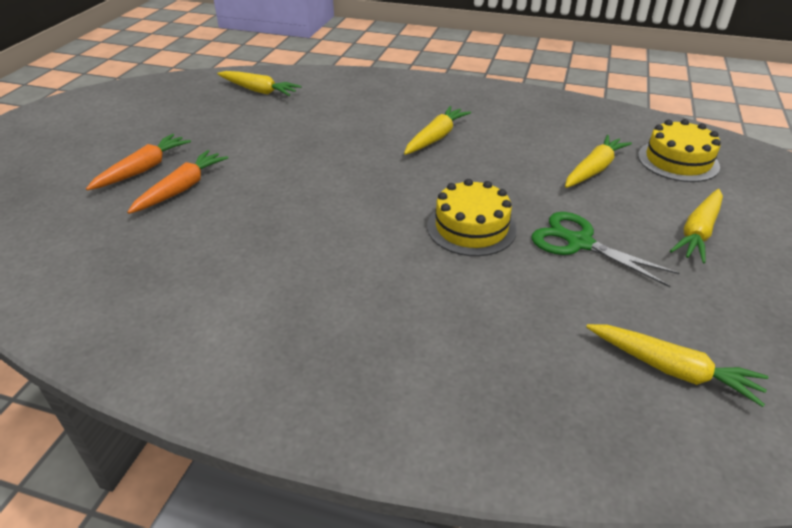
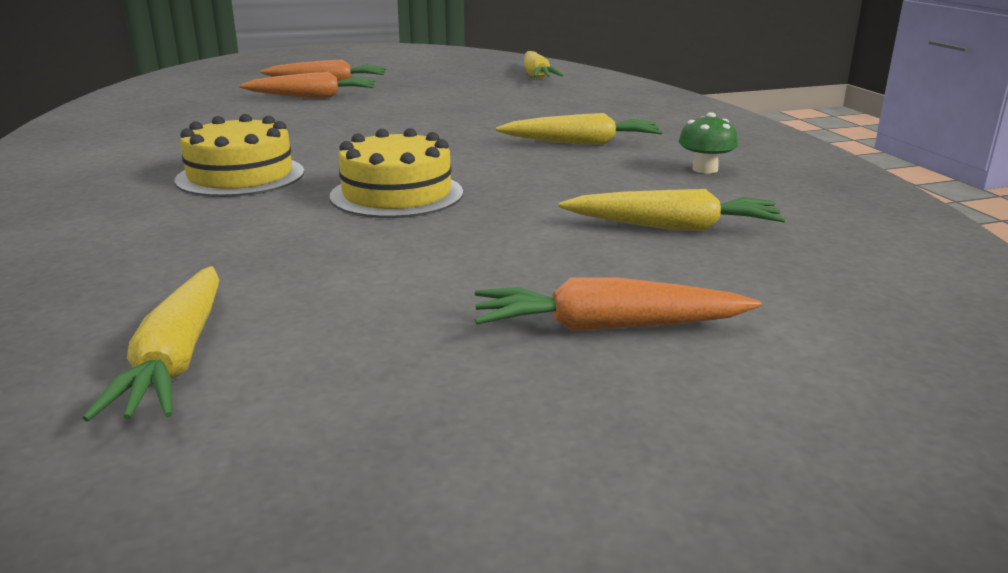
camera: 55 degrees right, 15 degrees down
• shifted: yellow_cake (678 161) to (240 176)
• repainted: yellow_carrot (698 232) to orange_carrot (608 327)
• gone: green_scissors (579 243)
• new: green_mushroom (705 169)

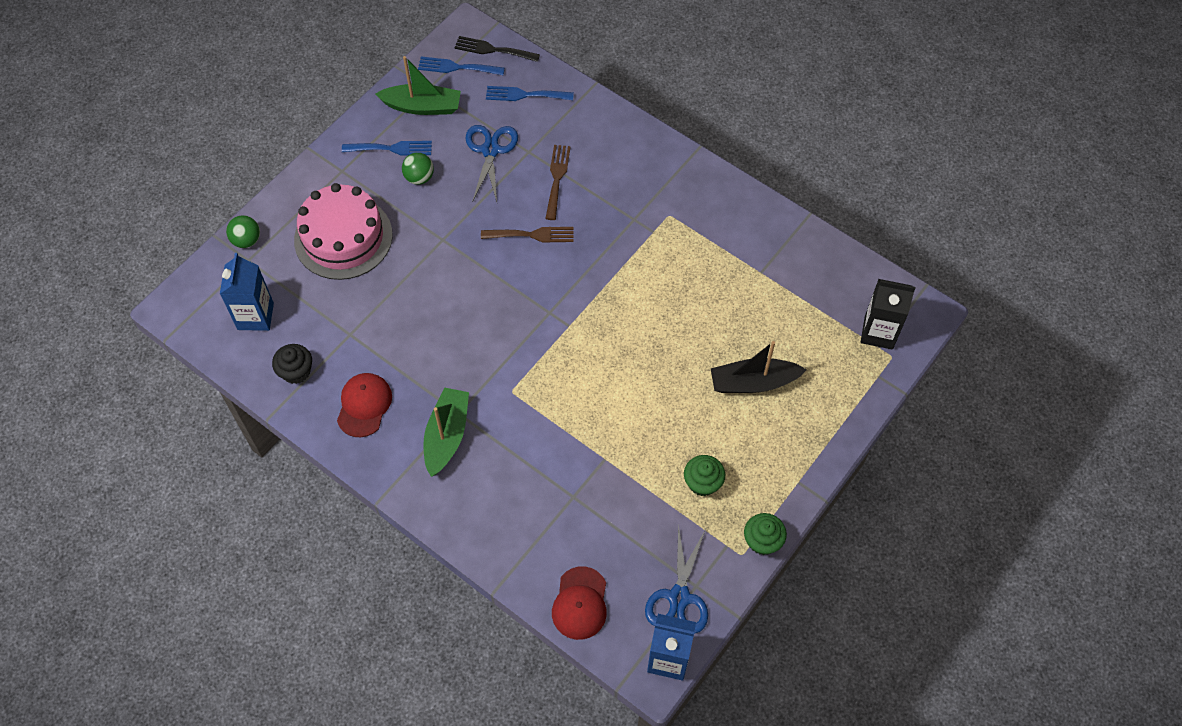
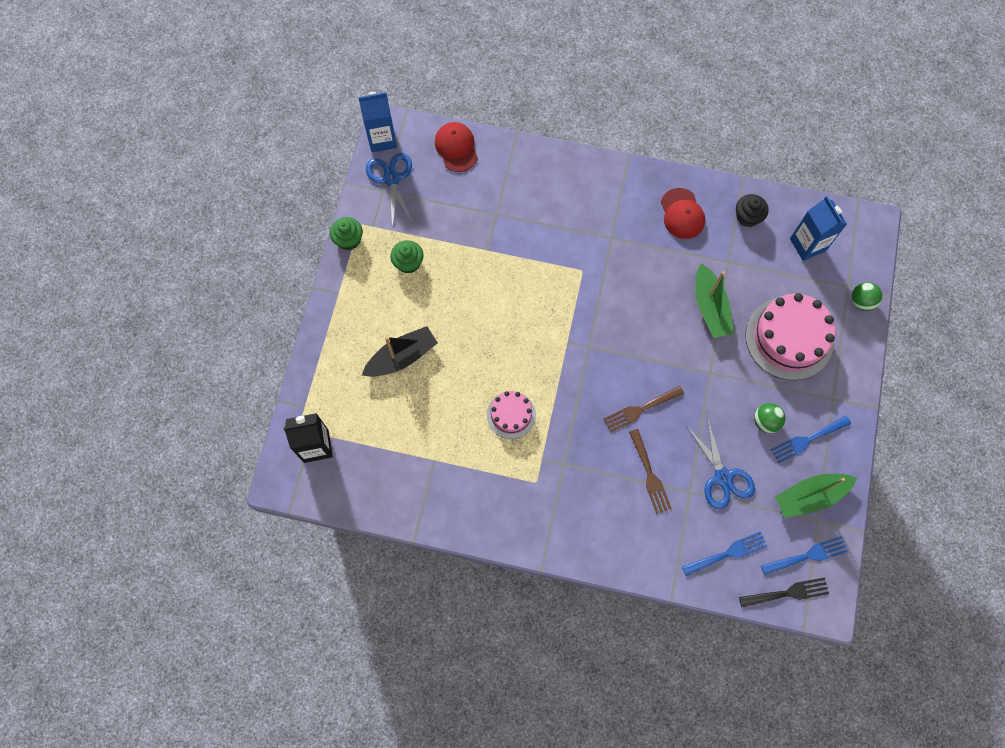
camera: 155 degrees right, 10 degrees up
• shifted: green_boat (446 435) to (710 307)
• new: pink_cake (511 415)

--- --- ---

- **Assignment**
Print exactly what appears from the first line of the listing above down to the line containing "camera: 155 degrees right, 10 degrees up", inclusive, and leave out all pictures.

- **Expected answer**
camera: 55 degrees right, 15 degrees down
• shifted: yellow_cake (678 161) to (240 176)
• repainted: yellow_carrot (698 232) to orange_carrot (608 327)
• gone: green_scissors (579 243)
• new: green_mushroom (705 169)

camera: 155 degrees right, 10 degrees up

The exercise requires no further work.